══ Data provided ══
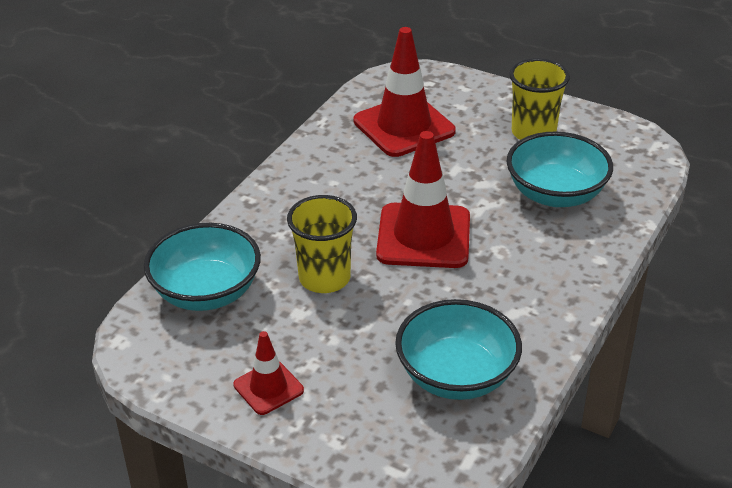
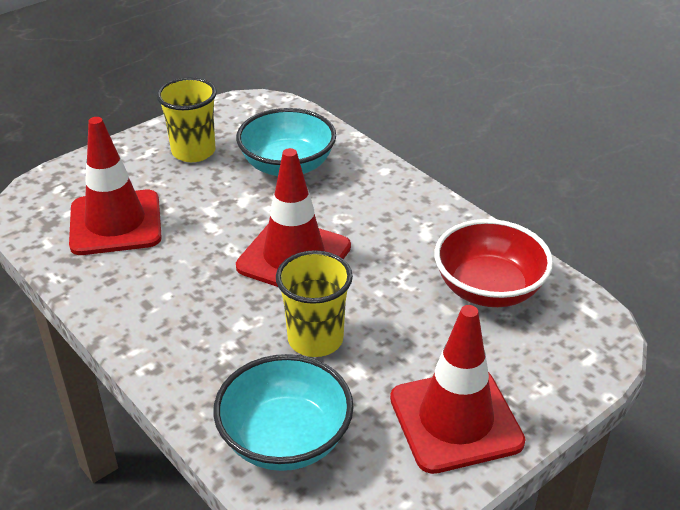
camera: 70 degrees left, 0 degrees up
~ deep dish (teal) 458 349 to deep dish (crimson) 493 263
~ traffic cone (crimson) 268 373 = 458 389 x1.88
═══
(About this task): Return the listing verbatim, pictures excluded.

(Task output):
camera: 70 degrees left, 0 degrees up
~ deep dish (teal) 458 349 to deep dish (crimson) 493 263
~ traffic cone (crimson) 268 373 = 458 389 x1.88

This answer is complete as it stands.